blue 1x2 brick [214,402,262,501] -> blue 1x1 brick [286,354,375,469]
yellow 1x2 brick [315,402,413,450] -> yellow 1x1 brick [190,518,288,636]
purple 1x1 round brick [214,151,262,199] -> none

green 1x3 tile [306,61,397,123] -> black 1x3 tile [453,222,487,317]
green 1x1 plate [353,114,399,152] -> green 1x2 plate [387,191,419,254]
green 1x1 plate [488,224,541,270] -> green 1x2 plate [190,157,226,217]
...
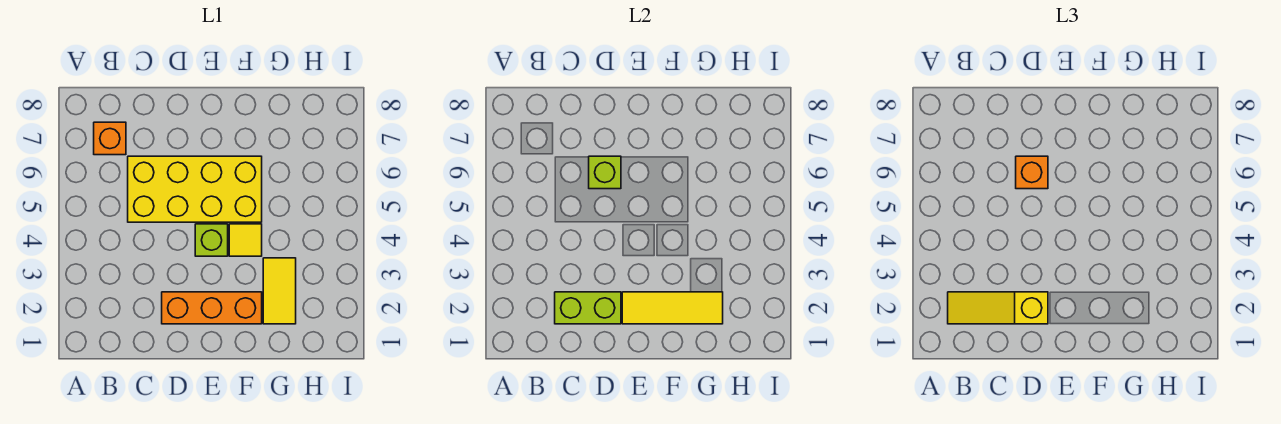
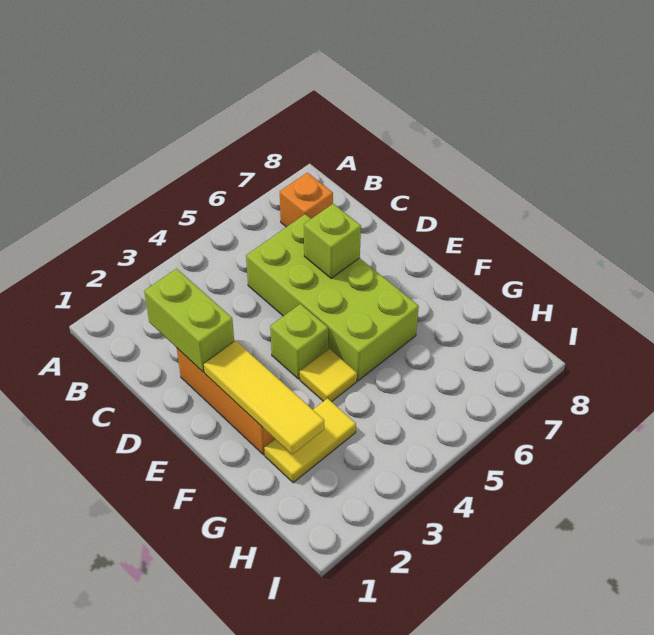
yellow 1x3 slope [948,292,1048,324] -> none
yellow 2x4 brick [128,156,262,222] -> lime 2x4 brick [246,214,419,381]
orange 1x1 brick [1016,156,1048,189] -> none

**Exercise description:**
Extract the lines of the preceding material that run from the line with "blue 1x2 brick" through the line with "green 1x1 plate [488,224,541,270]", inclusive, reproducing them exactly and adding nothing.

**Written answer:**
blue 1x2 brick [214,402,262,501] -> blue 1x1 brick [286,354,375,469]
yellow 1x2 brick [315,402,413,450] -> yellow 1x1 brick [190,518,288,636]
purple 1x1 round brick [214,151,262,199] -> none

green 1x3 tile [306,61,397,123] -> black 1x3 tile [453,222,487,317]
green 1x1 plate [353,114,399,152] -> green 1x2 plate [387,191,419,254]
green 1x1 plate [488,224,541,270] -> green 1x2 plate [190,157,226,217]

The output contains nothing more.